# TASK DETAILS:
The records below hold a stretch from the line with "C1: none -> 68nF (GND, VA)" through the line with "TP2: none -> test point (SIG)"; return exactly those lines, ends included, and nothing more.
*** DATA FOR ANALYSIS Section Begins ***
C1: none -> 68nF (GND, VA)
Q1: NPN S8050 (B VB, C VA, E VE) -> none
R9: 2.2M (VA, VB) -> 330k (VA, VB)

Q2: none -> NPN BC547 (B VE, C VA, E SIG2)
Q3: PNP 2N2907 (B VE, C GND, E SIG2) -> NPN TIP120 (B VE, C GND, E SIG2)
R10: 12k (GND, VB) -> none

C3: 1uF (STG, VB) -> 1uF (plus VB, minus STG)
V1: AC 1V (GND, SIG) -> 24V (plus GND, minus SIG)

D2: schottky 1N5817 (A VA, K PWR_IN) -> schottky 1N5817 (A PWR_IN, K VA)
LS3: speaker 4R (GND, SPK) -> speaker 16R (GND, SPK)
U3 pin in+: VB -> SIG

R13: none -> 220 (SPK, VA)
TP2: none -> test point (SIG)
*** DATA FOR ANALYSIS Section Ends ***
*** DATA FOR ANALYSIS Section Begins ***
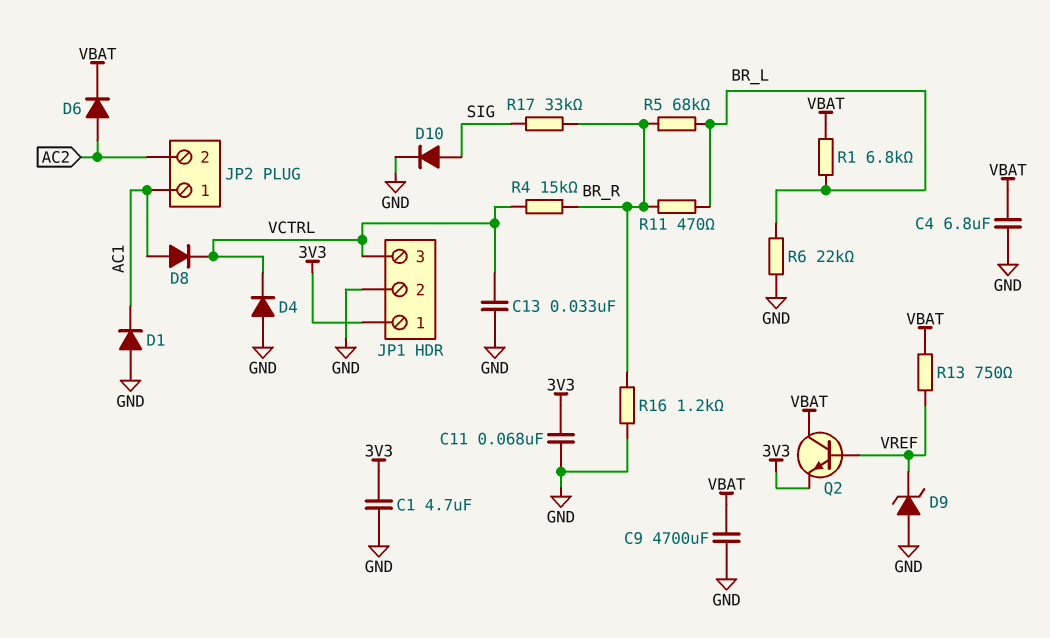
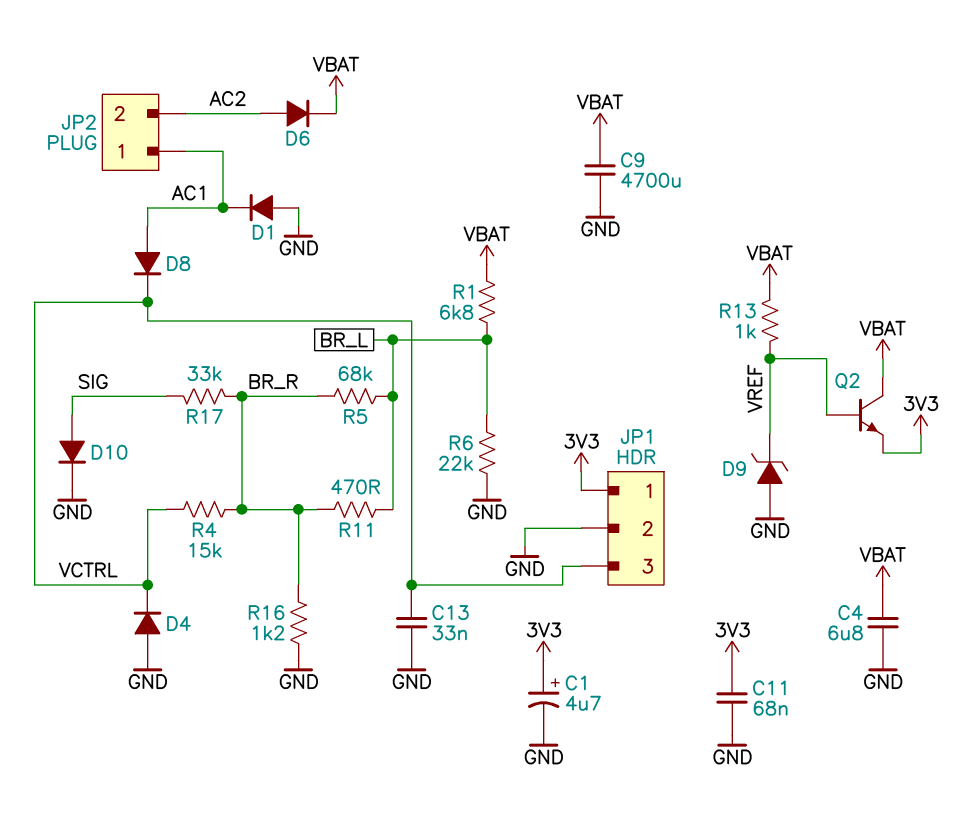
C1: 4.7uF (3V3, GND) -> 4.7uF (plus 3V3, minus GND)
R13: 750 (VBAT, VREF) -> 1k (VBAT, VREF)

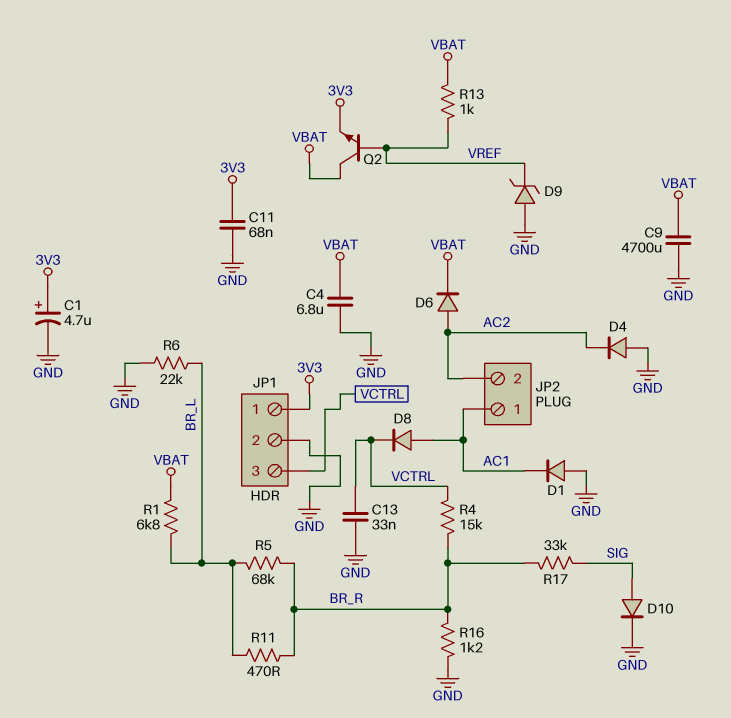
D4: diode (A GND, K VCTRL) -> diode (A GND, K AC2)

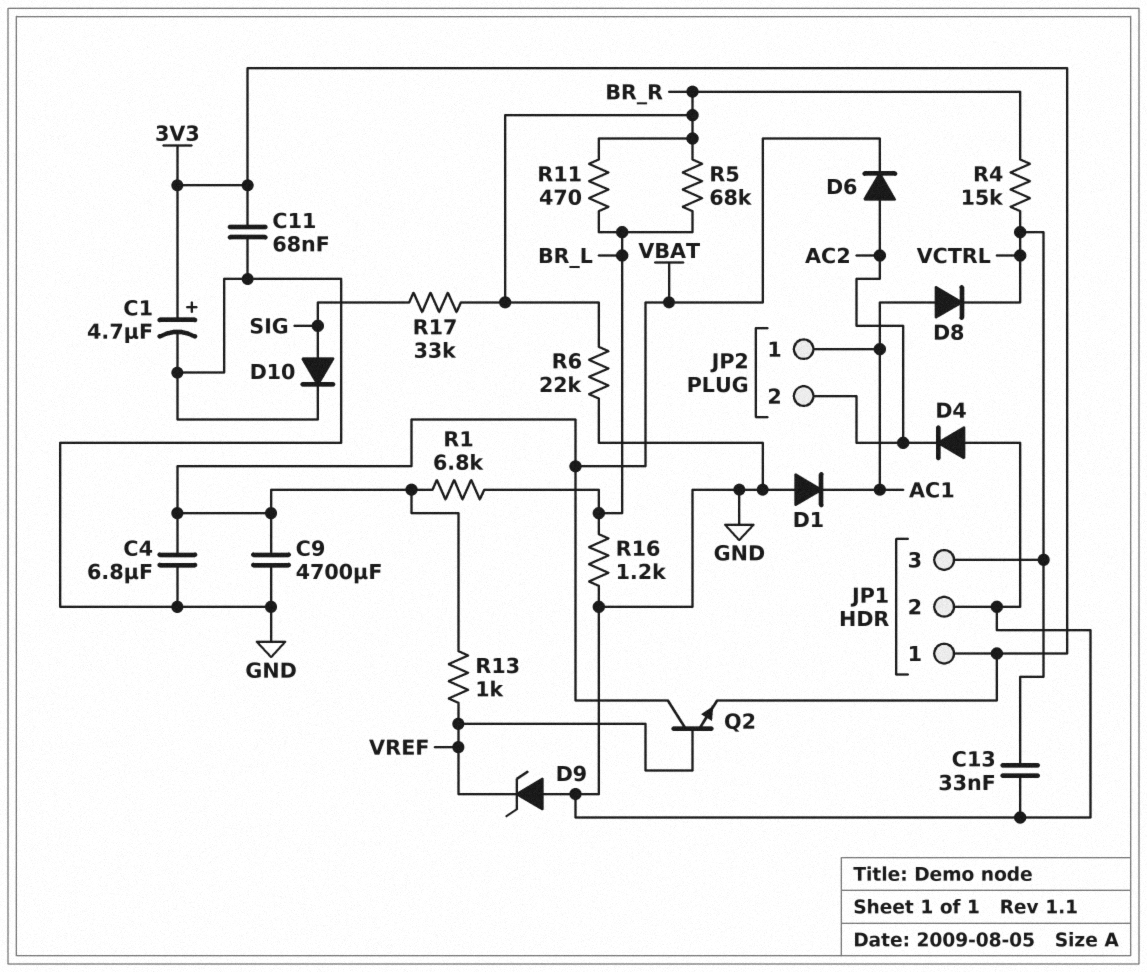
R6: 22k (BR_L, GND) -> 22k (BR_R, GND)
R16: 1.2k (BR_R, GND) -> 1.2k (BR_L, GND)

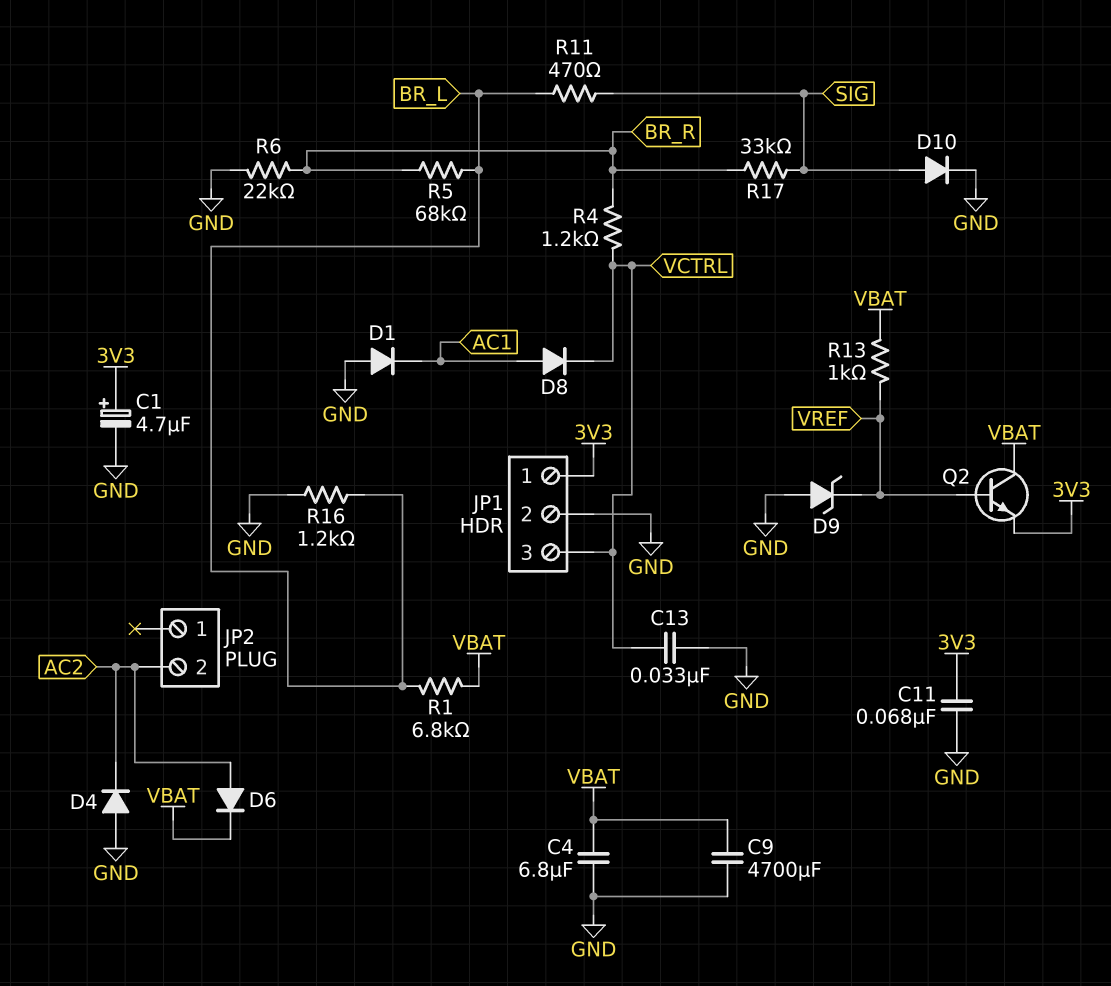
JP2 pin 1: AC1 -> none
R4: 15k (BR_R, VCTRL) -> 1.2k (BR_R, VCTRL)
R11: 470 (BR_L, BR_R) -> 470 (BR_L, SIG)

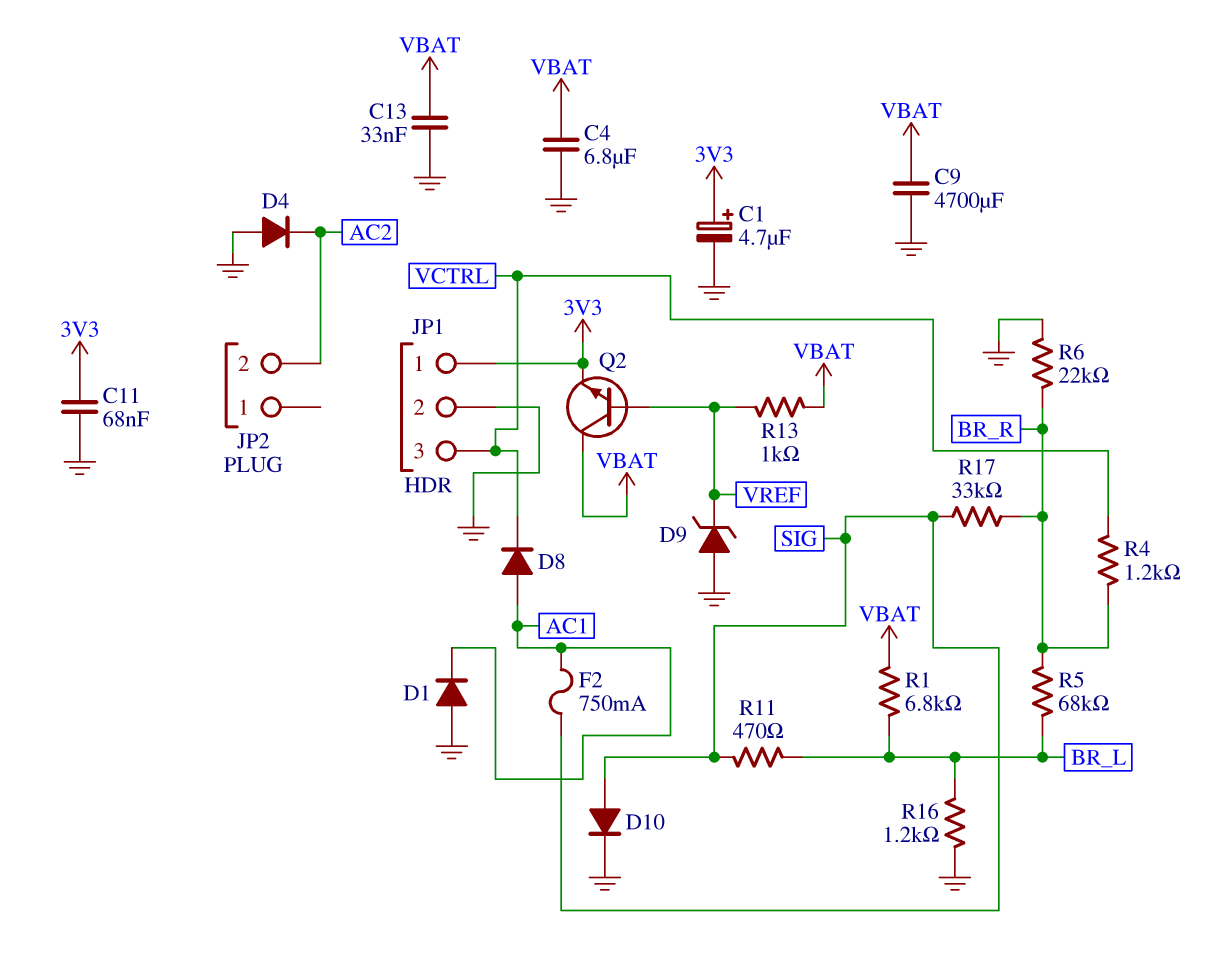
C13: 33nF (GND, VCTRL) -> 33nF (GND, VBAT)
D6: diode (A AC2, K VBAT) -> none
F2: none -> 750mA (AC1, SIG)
*** DATA FOR ANALYSIS Section Ends ***
# THE ANSWER:
C1: none -> 68nF (GND, VA)
Q1: NPN S8050 (B VB, C VA, E VE) -> none
R9: 2.2M (VA, VB) -> 330k (VA, VB)

Q2: none -> NPN BC547 (B VE, C VA, E SIG2)
Q3: PNP 2N2907 (B VE, C GND, E SIG2) -> NPN TIP120 (B VE, C GND, E SIG2)
R10: 12k (GND, VB) -> none

C3: 1uF (STG, VB) -> 1uF (plus VB, minus STG)
V1: AC 1V (GND, SIG) -> 24V (plus GND, minus SIG)

D2: schottky 1N5817 (A VA, K PWR_IN) -> schottky 1N5817 (A PWR_IN, K VA)
LS3: speaker 4R (GND, SPK) -> speaker 16R (GND, SPK)
U3 pin in+: VB -> SIG

R13: none -> 220 (SPK, VA)
TP2: none -> test point (SIG)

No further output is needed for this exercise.